Task objective> Please show each line of the listing where "turkusowy" is present.

Exercise data>
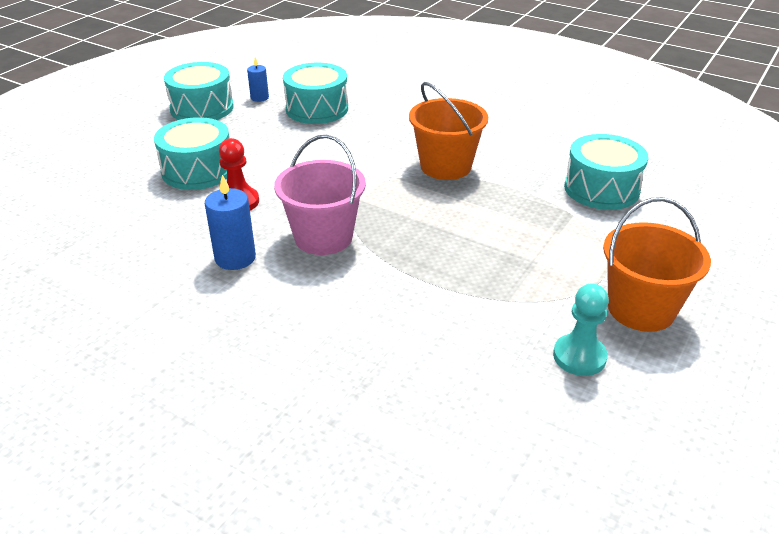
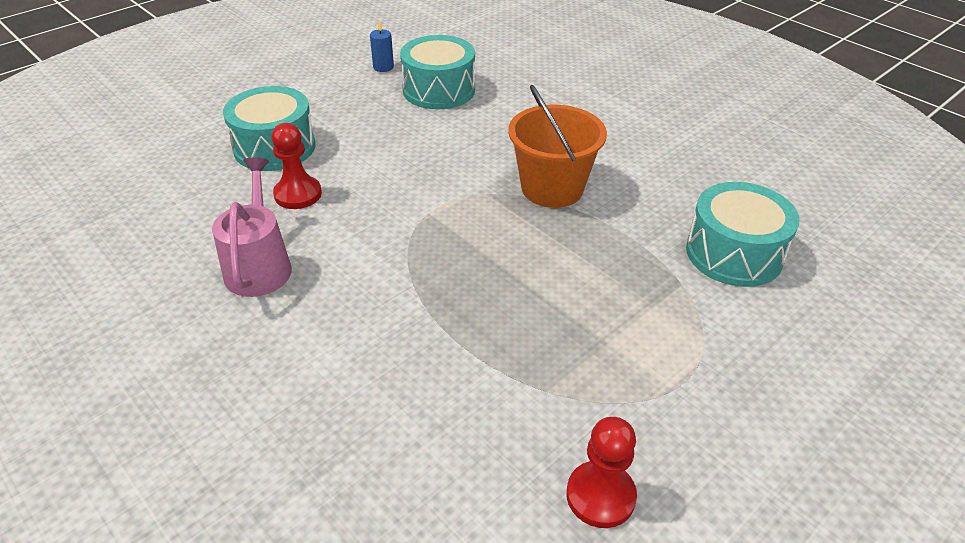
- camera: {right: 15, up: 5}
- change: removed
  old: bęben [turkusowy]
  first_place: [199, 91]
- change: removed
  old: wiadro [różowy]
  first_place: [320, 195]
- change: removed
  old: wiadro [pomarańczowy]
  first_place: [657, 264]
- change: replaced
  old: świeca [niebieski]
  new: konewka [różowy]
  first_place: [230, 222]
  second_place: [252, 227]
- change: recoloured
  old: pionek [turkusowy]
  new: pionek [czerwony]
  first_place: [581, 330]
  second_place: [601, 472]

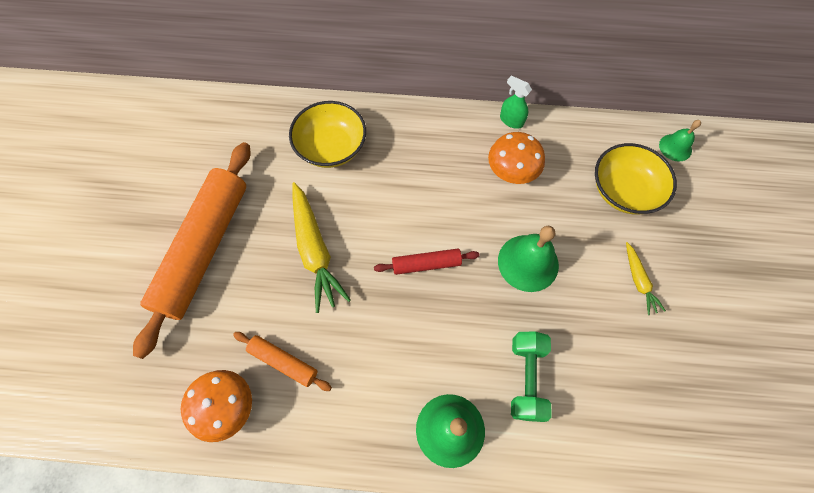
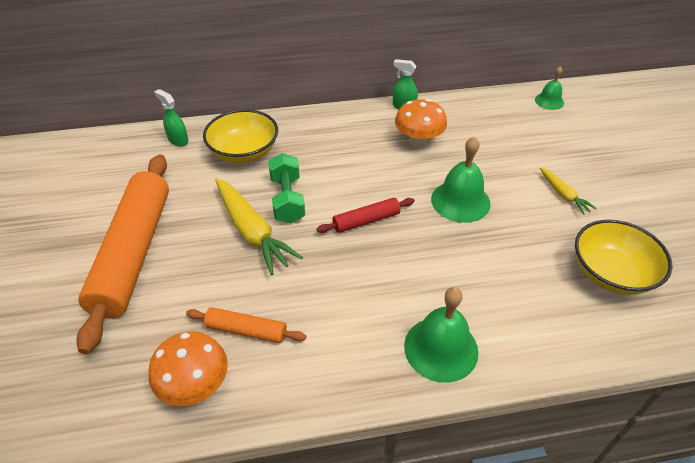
- camera: {right: -15, up: -20}
- change: added
  new: spryskiwacz [zielony]
  second_place: [171, 117]
- change: moved
  old: hantel [zielony]
  first_place: [531, 377]
  second_place: [286, 188]
- change: moved
  old: miska [żółty]
  first_place: [636, 178]
  second_place: [624, 257]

Reply to the exercise>
  old: bęben [turkusowy]
  old: pionek [turkusowy]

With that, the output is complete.